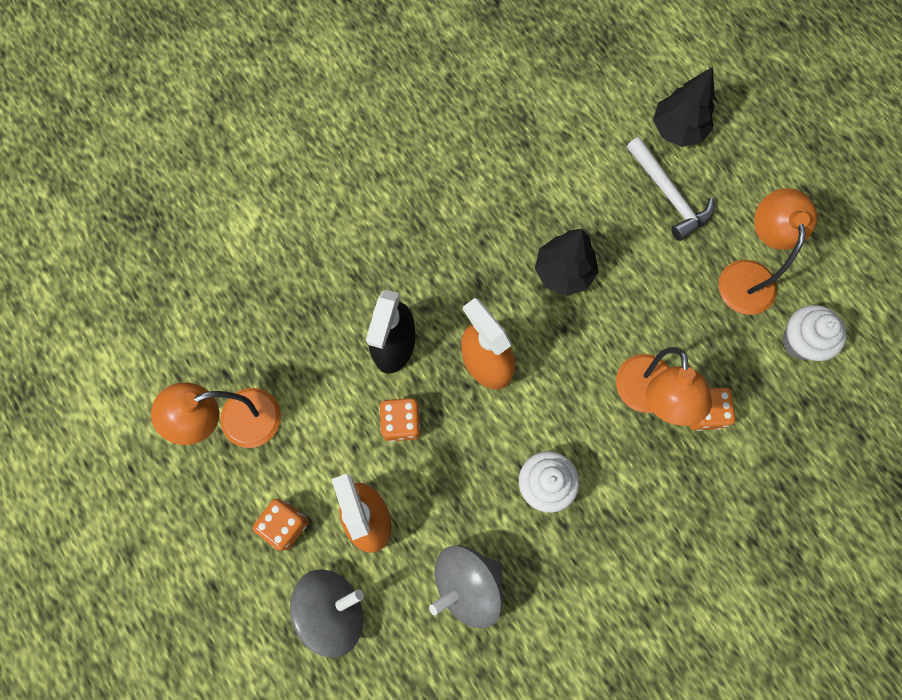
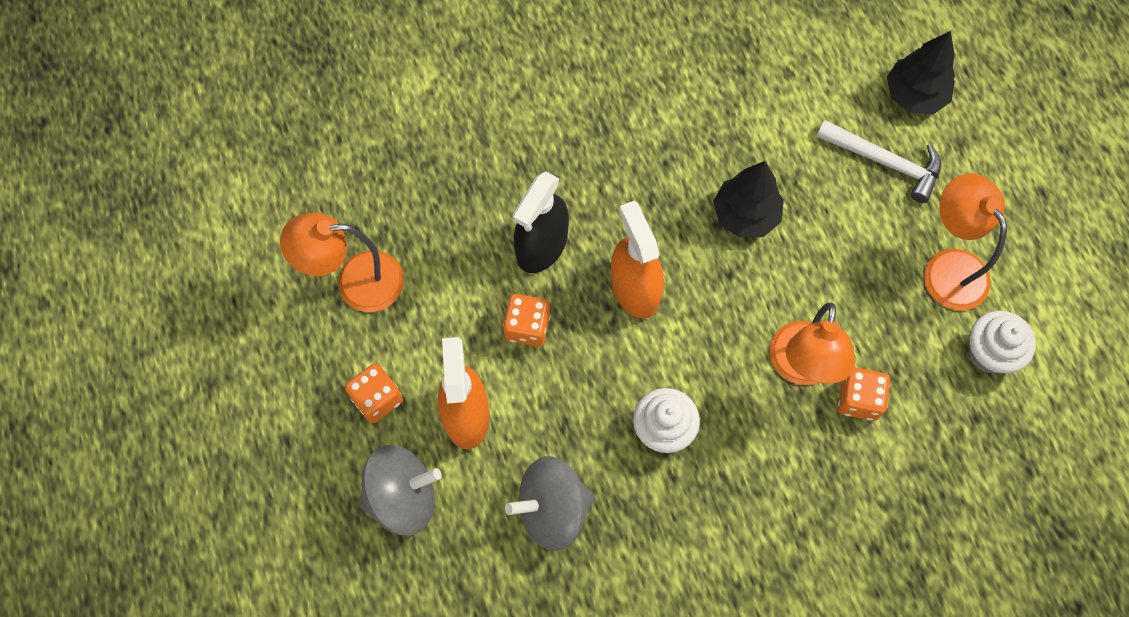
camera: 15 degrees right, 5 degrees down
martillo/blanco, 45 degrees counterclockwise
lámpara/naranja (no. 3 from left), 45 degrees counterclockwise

Problem to work on → Your answer should be the lines from the one that contains "martillo/blanco, 45 degrees counterclockwise" through the last line of the material, copied exactly.

Solution to this exercise →
martillo/blanco, 45 degrees counterclockwise
lámpara/naranja (no. 3 from left), 45 degrees counterclockwise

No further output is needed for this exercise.